[Records contained in a dataset]
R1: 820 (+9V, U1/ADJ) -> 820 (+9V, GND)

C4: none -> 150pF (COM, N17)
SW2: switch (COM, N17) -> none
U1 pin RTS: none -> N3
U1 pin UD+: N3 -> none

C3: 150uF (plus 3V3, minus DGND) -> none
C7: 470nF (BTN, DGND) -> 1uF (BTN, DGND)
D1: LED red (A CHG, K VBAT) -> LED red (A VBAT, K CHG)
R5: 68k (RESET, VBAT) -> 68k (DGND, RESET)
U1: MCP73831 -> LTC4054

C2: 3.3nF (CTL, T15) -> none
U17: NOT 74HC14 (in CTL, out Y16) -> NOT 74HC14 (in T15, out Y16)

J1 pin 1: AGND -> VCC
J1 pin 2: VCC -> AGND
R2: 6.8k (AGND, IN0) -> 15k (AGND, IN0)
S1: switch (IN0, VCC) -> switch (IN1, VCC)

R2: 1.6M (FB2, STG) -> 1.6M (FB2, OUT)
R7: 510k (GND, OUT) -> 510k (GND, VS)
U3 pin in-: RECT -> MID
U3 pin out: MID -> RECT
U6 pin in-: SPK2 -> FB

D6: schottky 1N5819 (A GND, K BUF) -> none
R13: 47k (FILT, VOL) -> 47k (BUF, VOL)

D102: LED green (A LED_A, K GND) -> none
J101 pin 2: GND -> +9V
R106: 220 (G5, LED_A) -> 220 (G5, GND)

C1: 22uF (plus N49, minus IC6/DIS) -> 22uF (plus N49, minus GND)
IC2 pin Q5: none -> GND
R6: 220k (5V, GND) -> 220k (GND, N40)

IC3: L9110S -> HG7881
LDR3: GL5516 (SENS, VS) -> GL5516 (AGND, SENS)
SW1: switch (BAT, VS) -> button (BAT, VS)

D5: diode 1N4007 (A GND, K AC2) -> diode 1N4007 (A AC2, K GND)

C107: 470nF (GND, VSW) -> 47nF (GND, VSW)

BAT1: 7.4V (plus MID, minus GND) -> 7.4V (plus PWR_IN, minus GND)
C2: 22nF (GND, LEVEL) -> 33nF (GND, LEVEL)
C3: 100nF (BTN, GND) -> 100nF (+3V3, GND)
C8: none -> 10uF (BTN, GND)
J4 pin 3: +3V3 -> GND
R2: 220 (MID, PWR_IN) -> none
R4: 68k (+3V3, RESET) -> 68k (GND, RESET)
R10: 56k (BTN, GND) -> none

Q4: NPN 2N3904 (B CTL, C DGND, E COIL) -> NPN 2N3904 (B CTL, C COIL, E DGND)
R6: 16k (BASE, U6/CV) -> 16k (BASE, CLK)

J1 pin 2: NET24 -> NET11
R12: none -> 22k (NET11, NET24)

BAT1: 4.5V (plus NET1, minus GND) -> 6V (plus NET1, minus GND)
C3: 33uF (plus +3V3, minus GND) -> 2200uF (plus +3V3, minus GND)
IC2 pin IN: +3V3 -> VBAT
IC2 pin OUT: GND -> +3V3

__ACTIVITY__
The count of lines in the records above holding the word "switch" should be reported as a number, with nothing added.

__OUTPUT OF THE TASK__
3